§ **Exercise details**: Take the line containing "blue star [170,195,237,245]" and every line after it to the end of the data, and write them out exactly as they appear.

§ **Data segment**:
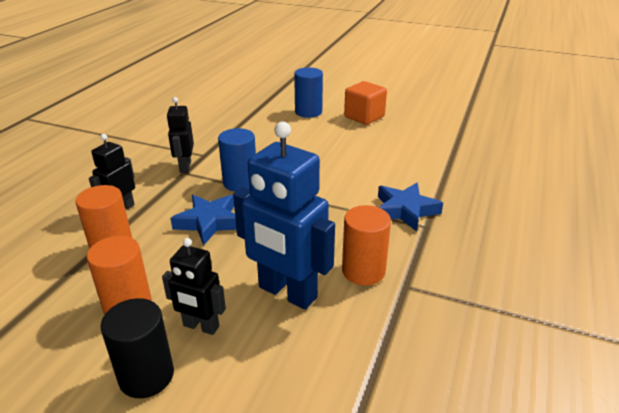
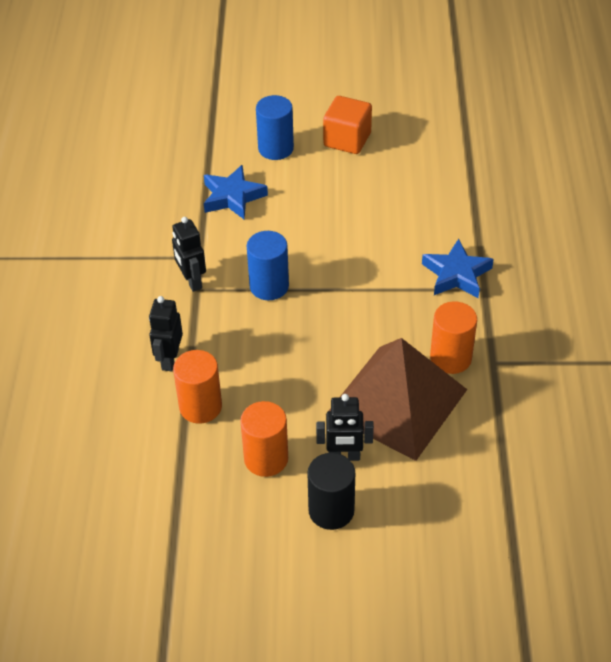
camera: 20 degrees left, 15 degrees up
blue star [170,195,237,245] -> blue star moved to [204,165,268,219]
blue robot [233,122,335,310] -> brown pyramid [329,338,468,461]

§ **Answer for the task**:
blue star [170,195,237,245] -> blue star moved to [204,165,268,219]
blue robot [233,122,335,310] -> brown pyramid [329,338,468,461]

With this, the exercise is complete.